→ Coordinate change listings
****

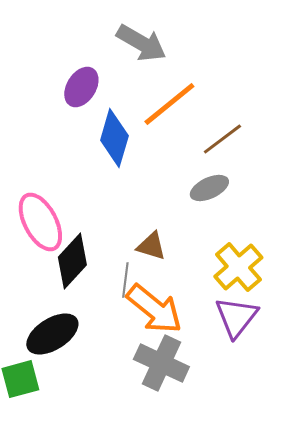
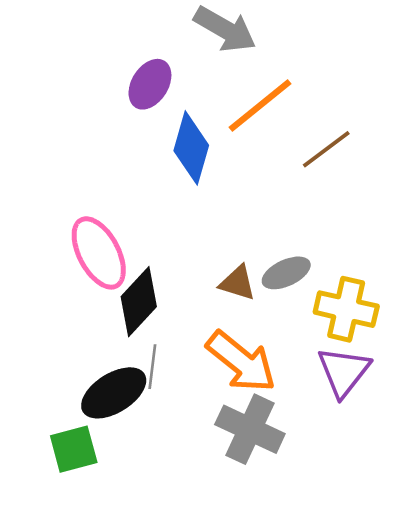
gray ellipse: (209, 188) -> (286, 273), moved
yellow cross: (238, 267) -> (346, 309), turned -36
gray line: (125, 280) -> (152, 367), moved

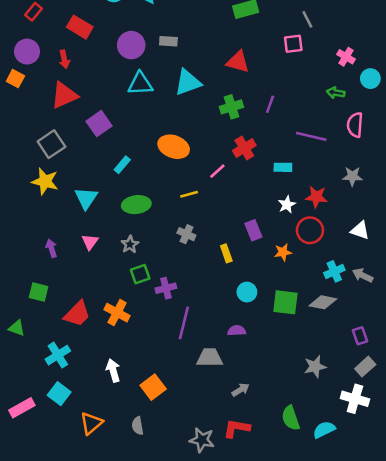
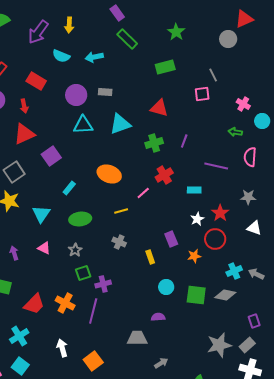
red star: (316, 197) -> (220, 213), turned 30
white triangle: (360, 230) -> (254, 228), moved
pink triangle: (90, 242) -> (44, 248), turned -40
purple line: (184, 323) -> (93, 311), moved
gray star: (315, 367) -> (219, 345), size x1.4
gray rectangle: (365, 367) -> (247, 345), moved

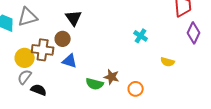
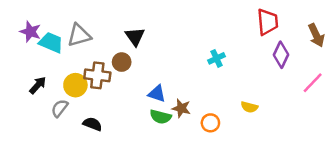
cyan cross: (141, 36) -> (217, 58), turned 32
blue triangle: (70, 61) -> (157, 94), moved
yellow semicircle: (168, 62) -> (249, 107), moved
gray semicircle: (25, 77) -> (60, 108), moved

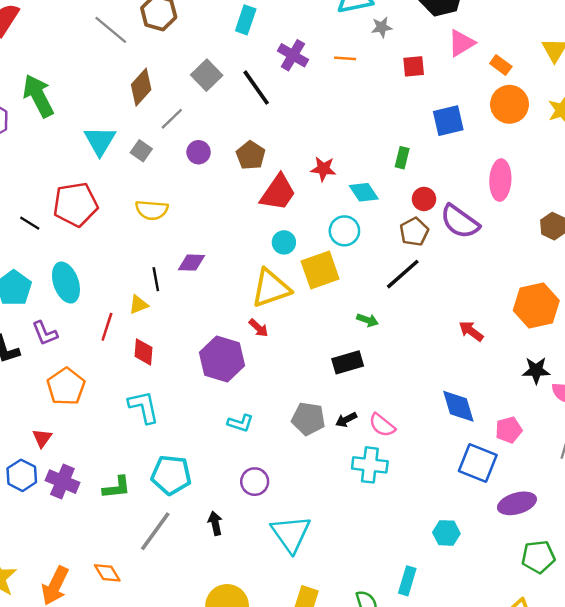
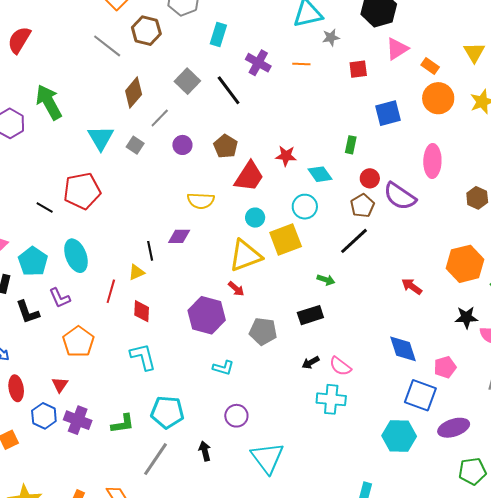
yellow semicircle: (152, 210) -> (201, 201), moved
gray pentagon: (308, 419) -> (263, 331), moved
cyan hexagon: (446, 533) -> (399, 436), moved, size x1.5

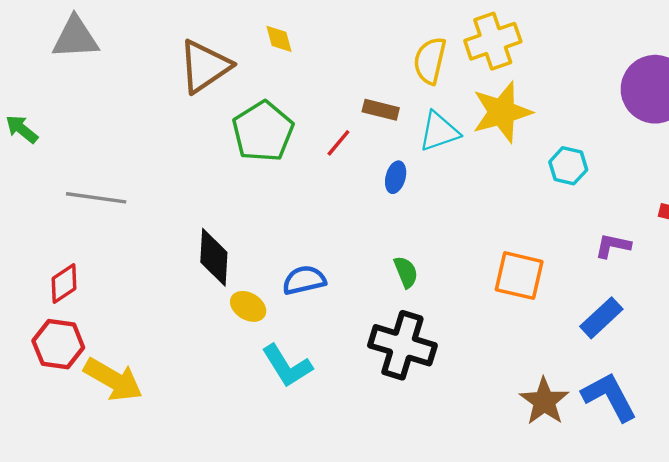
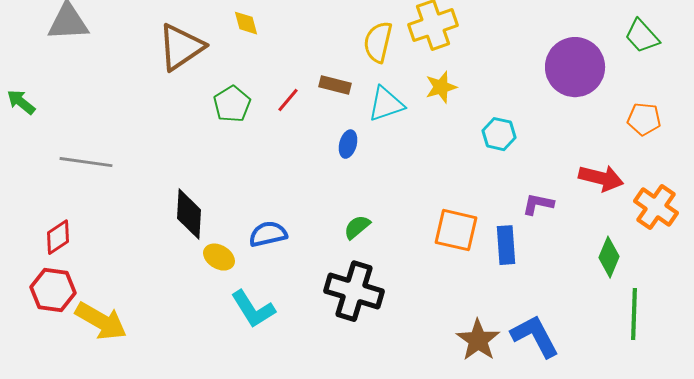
yellow star: (502, 112) -> (441, 87), size x0.6
green pentagon: (263, 131) -> (232, 104), size x0.7
red line: (338, 143) -> (288, 100), moved
green semicircle: (406, 272) -> (357, 227), turned -108
blue rectangle: (601, 318) -> (506, 245), moved, turned -51

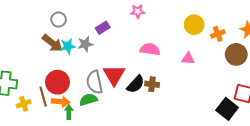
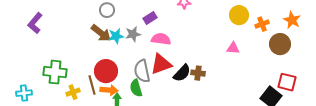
pink semicircle: (150, 49) -> (161, 39), moved
red triangle: (114, 75) -> (161, 64), turned 40
green semicircle: (88, 100) -> (136, 88), turned -90

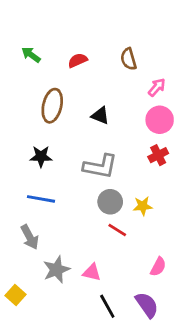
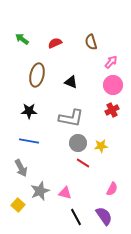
yellow square: (15, 295) -> (18, 205), moved

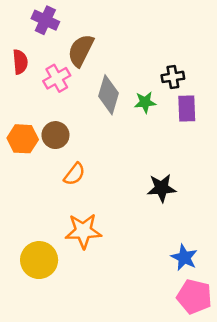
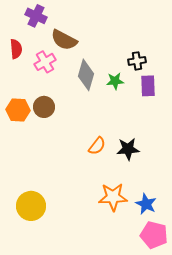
brown semicircle: (81, 50) -> (64, 40), turned -88
orange semicircle: (74, 174) -> (97, 146), moved
orange star: (83, 231) -> (113, 197), moved

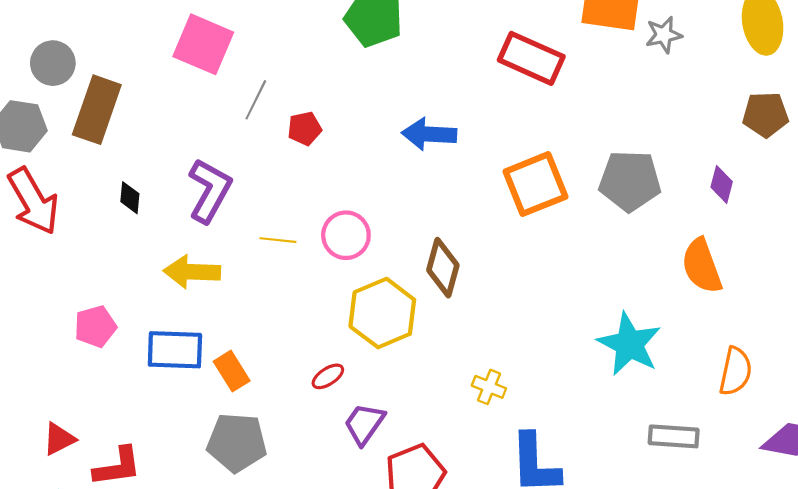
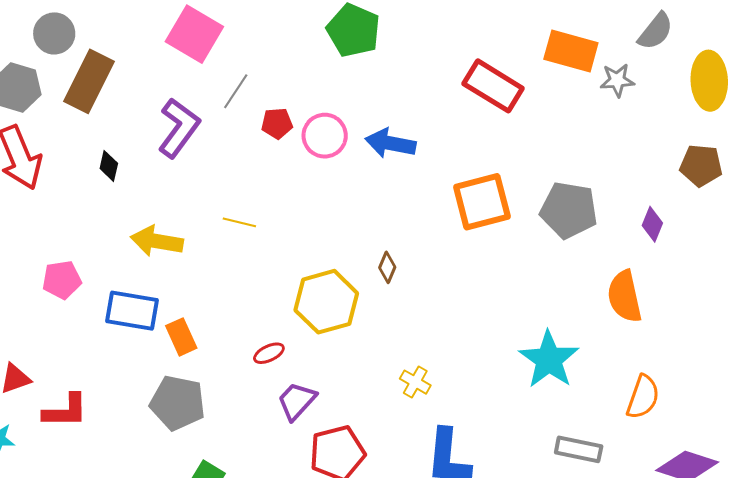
purple L-shape: (210, 191) -> (179, 128), moved
pink circle: (346, 235) -> (325, 136), moved
brown diamond: (443, 268) -> (387, 267), size x0.6

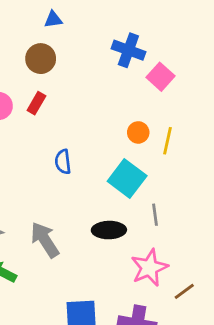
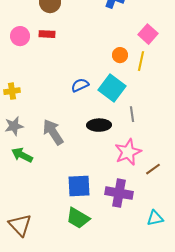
pink square: (161, 77) -> (148, 34), moved
red rectangle: (36, 103) -> (47, 34), turned 63
blue semicircle: (63, 162) -> (80, 85), moved, turned 72

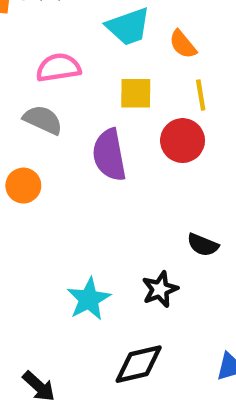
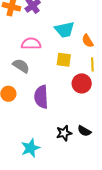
purple semicircle: (109, 155) -> (41, 97), moved
black star: (160, 289) -> (64, 133), moved

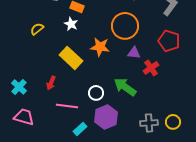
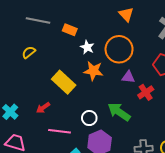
white star: (71, 24) -> (87, 47), moved
red arrow: (51, 83) -> (43, 108), turned 32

****

→ TASK INSTRUCTIONS
Repeat the lines of the records verbatim, starting at the line containing "red rectangle: (36, 103)" and stopping after the final line. Images stay out.

→ TASK RESULT
red rectangle: (36, 103) -> (47, 34), turned 63
blue semicircle: (63, 162) -> (80, 85), moved, turned 72

purple semicircle: (109, 155) -> (41, 97), moved
black star: (160, 289) -> (64, 133), moved

white star: (71, 24) -> (87, 47), moved
red arrow: (51, 83) -> (43, 108), turned 32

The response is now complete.